Before-and-after change records
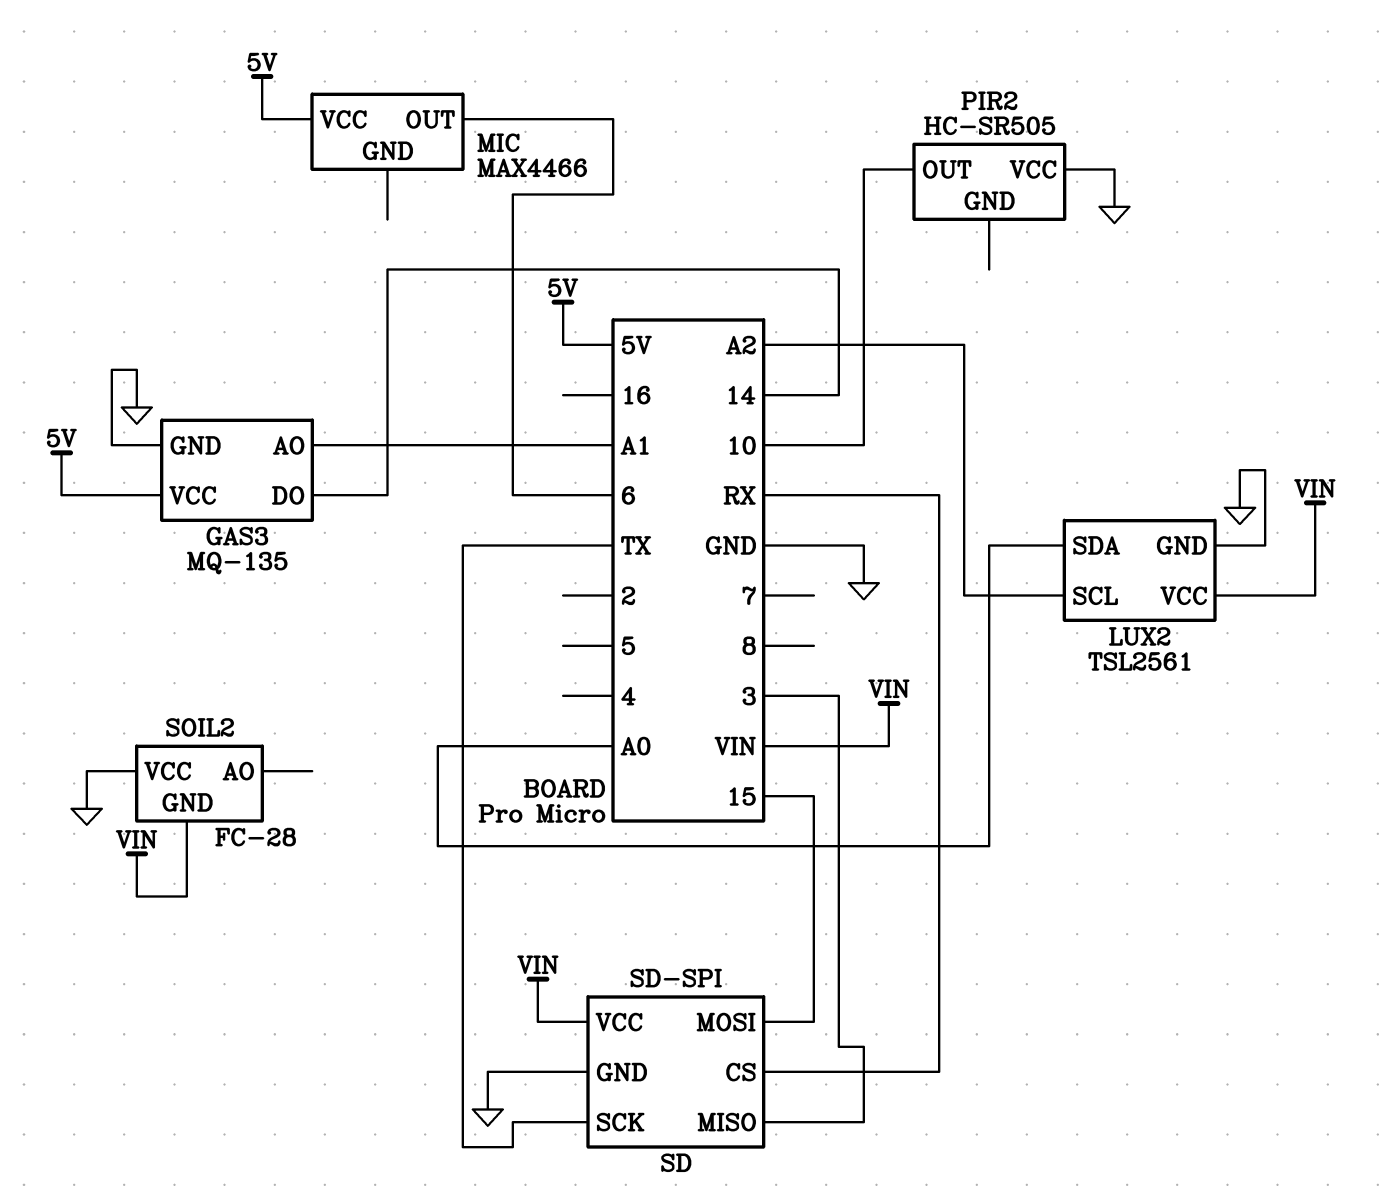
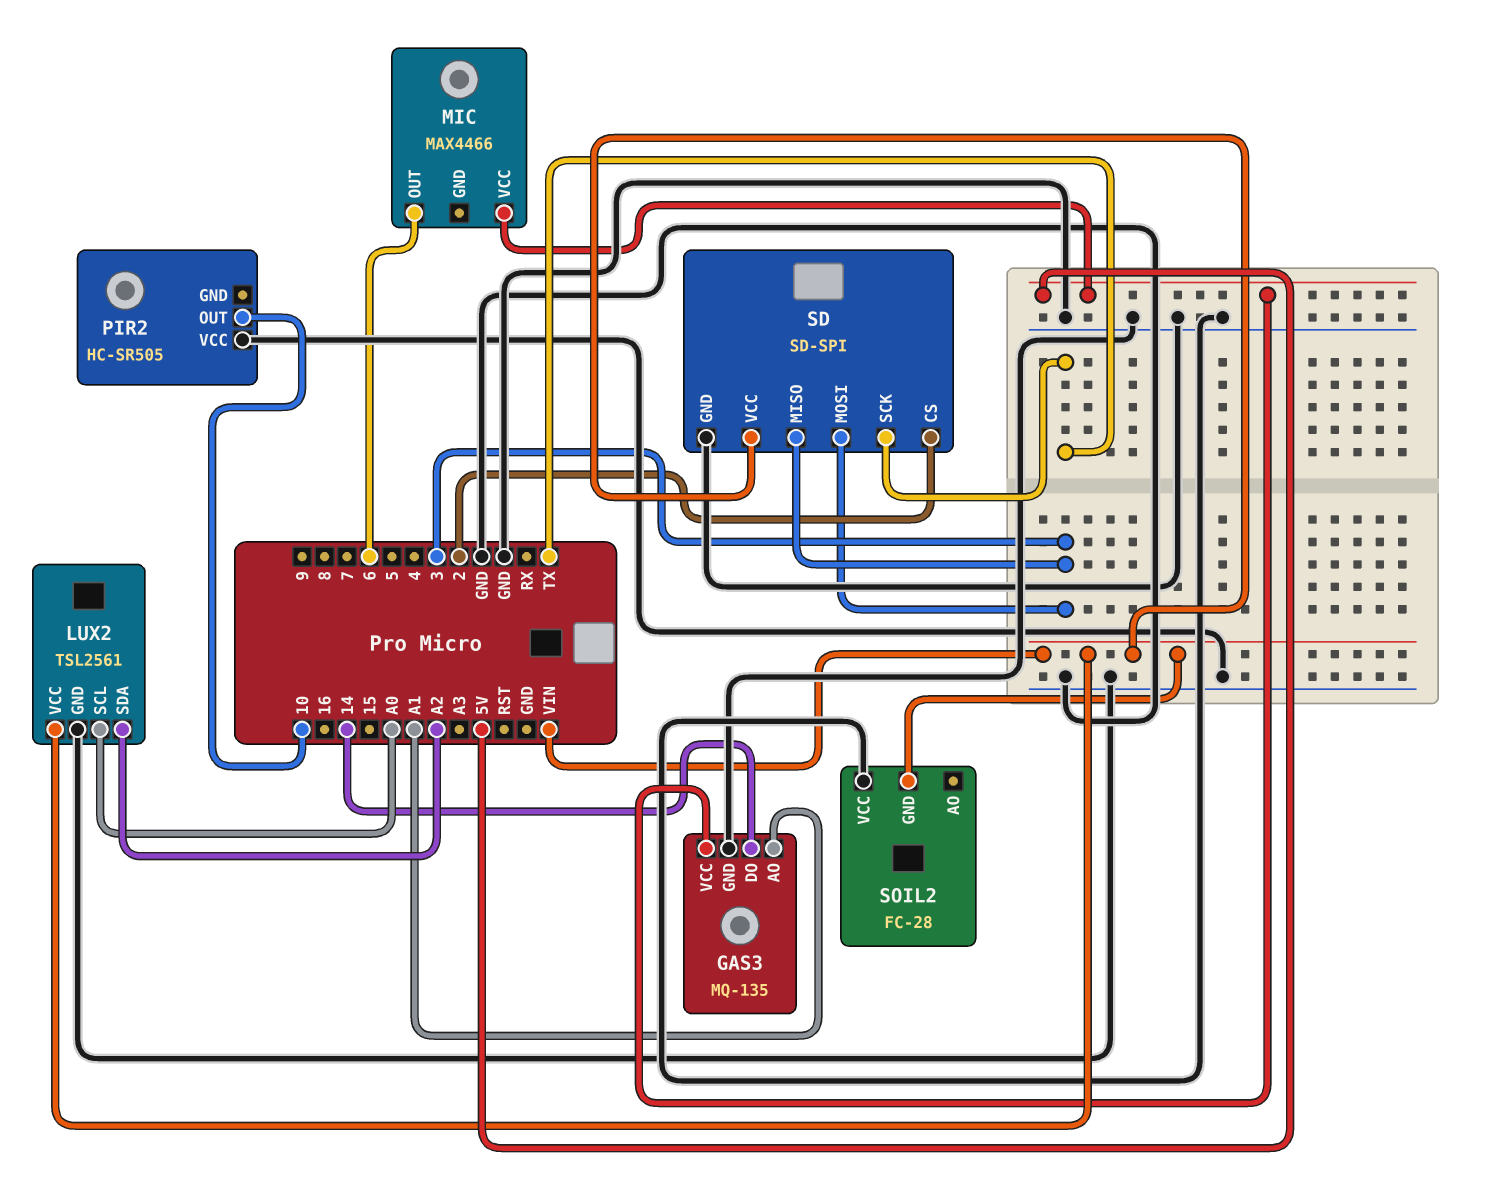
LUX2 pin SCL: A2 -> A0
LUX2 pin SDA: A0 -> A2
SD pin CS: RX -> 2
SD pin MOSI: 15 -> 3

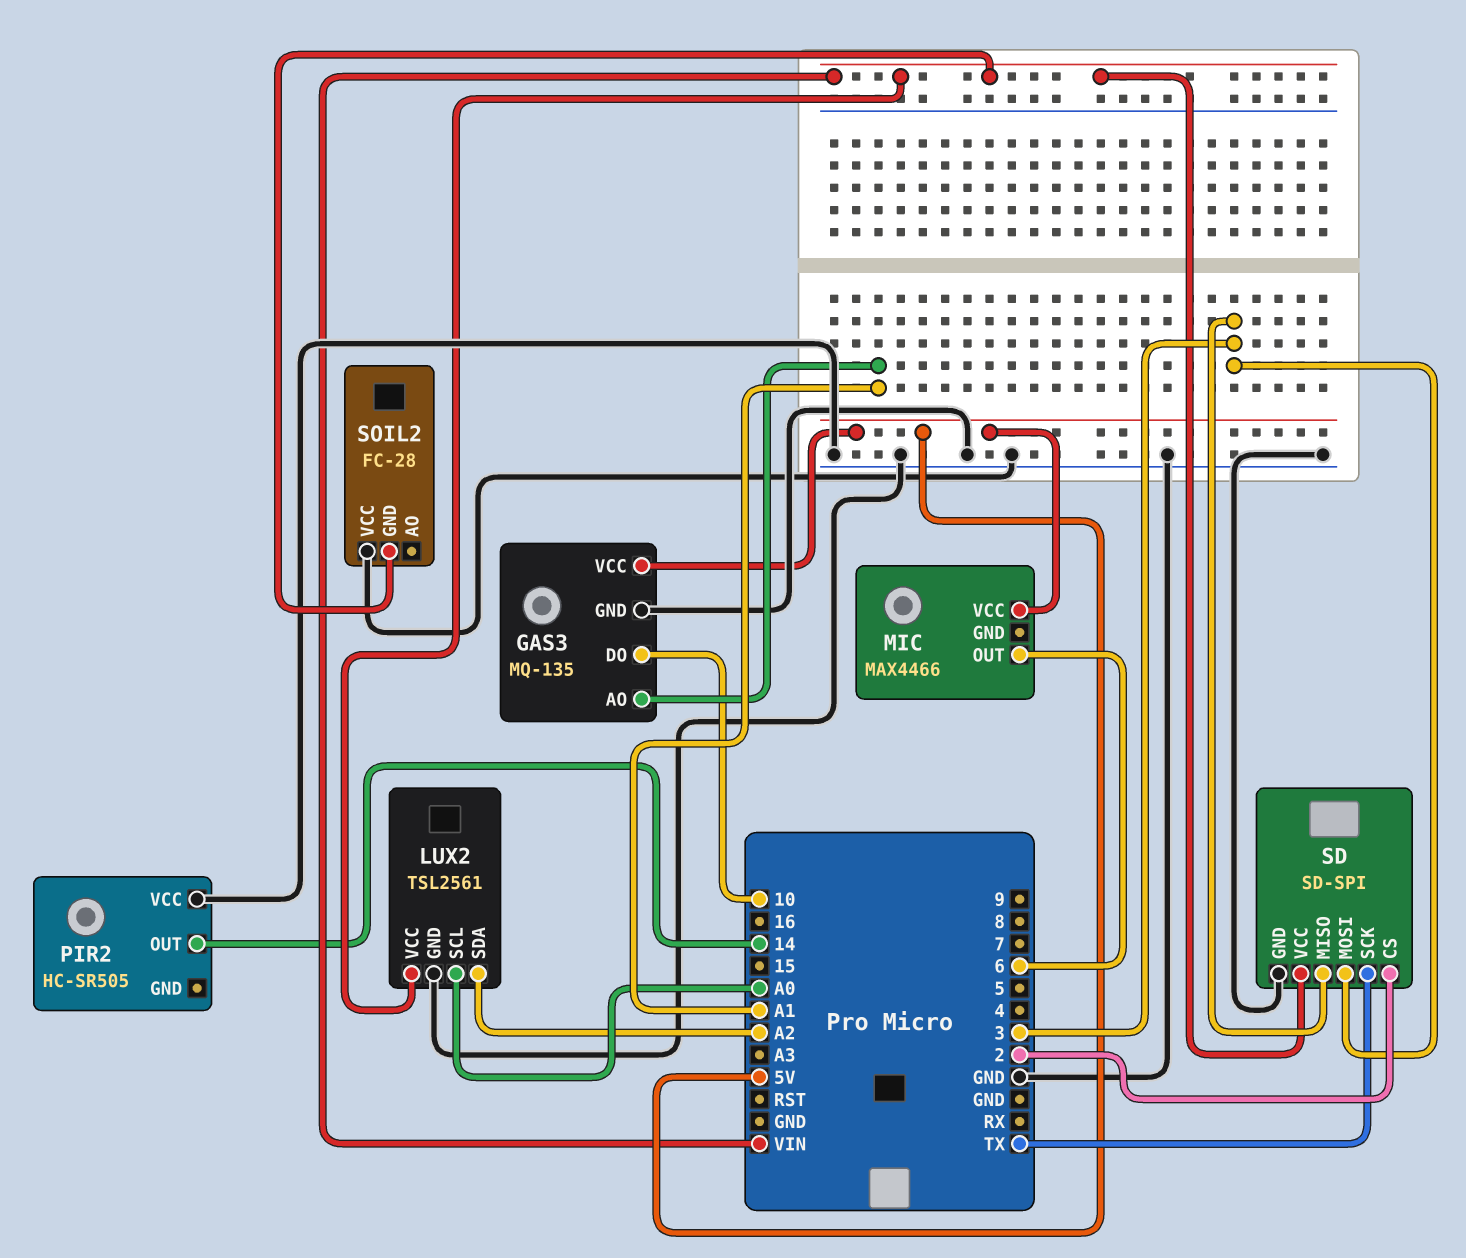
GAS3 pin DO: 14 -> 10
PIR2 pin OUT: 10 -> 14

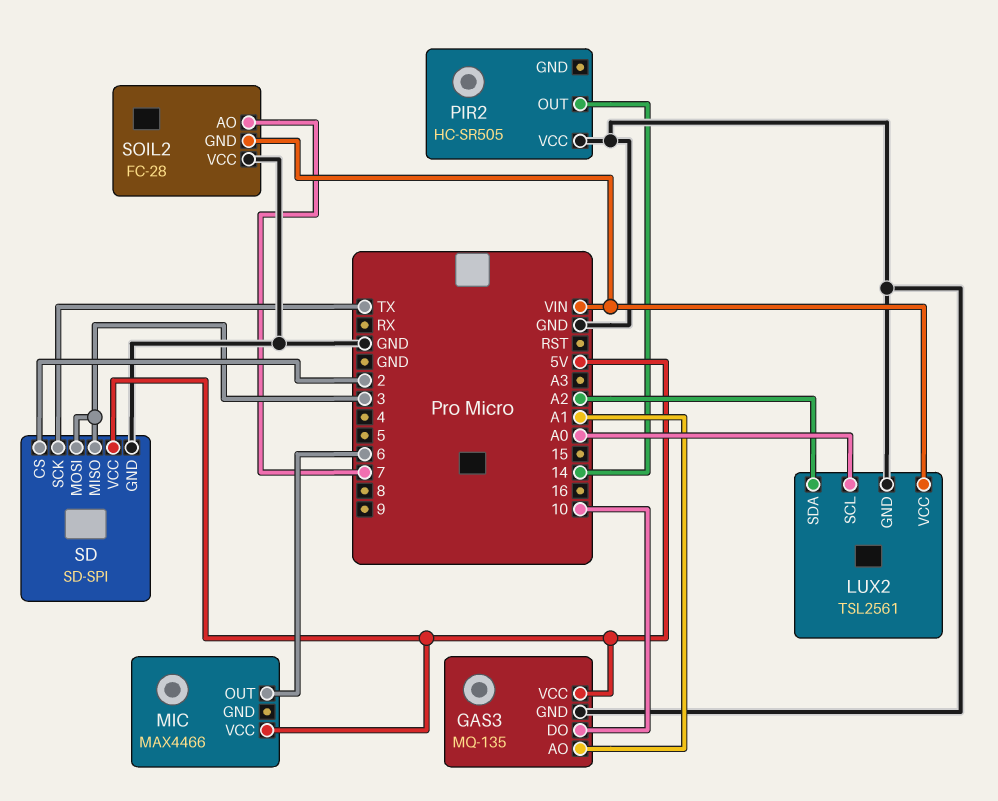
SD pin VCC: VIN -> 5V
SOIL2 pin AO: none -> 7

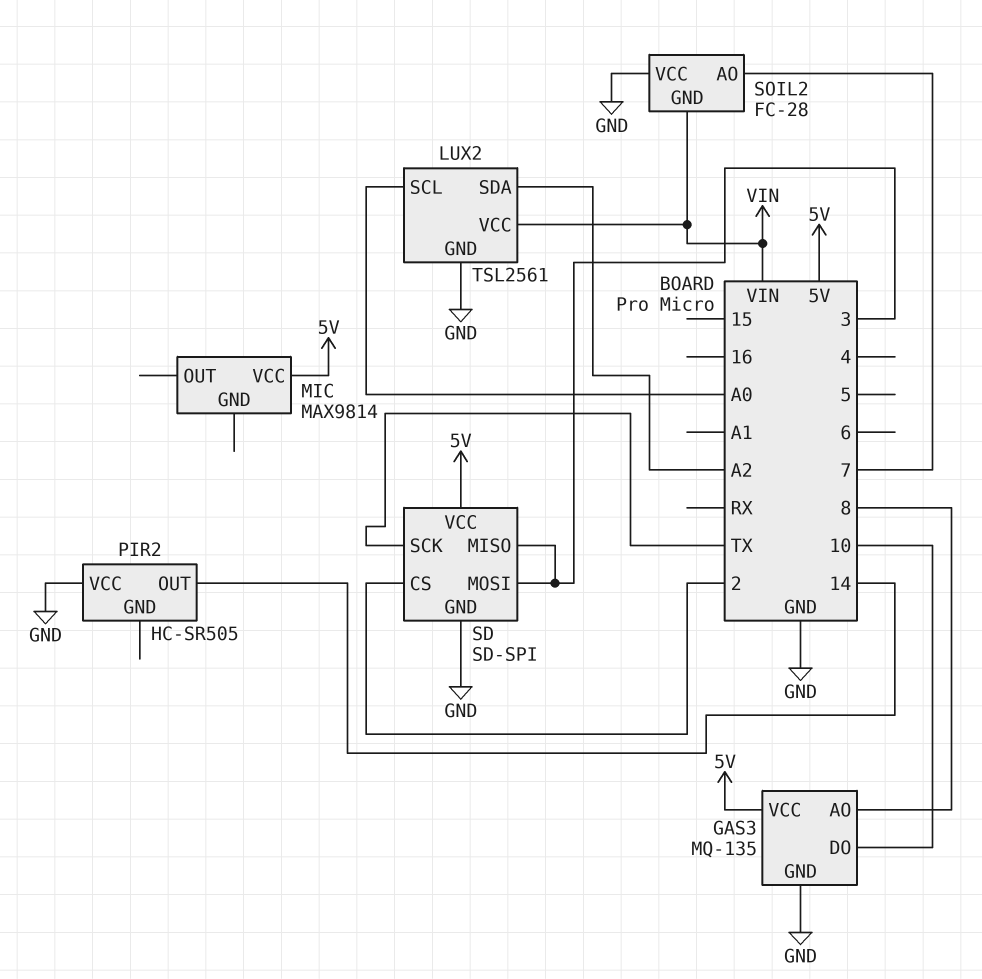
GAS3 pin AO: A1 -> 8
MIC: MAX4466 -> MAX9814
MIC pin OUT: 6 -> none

## Description of the task
Give back every entry in full, exactly as written, with no picture included.

## Result
LUX2 pin SCL: A2 -> A0
LUX2 pin SDA: A0 -> A2
SD pin CS: RX -> 2
SD pin MOSI: 15 -> 3

GAS3 pin DO: 14 -> 10
PIR2 pin OUT: 10 -> 14

SD pin VCC: VIN -> 5V
SOIL2 pin AO: none -> 7

GAS3 pin AO: A1 -> 8
MIC: MAX4466 -> MAX9814
MIC pin OUT: 6 -> none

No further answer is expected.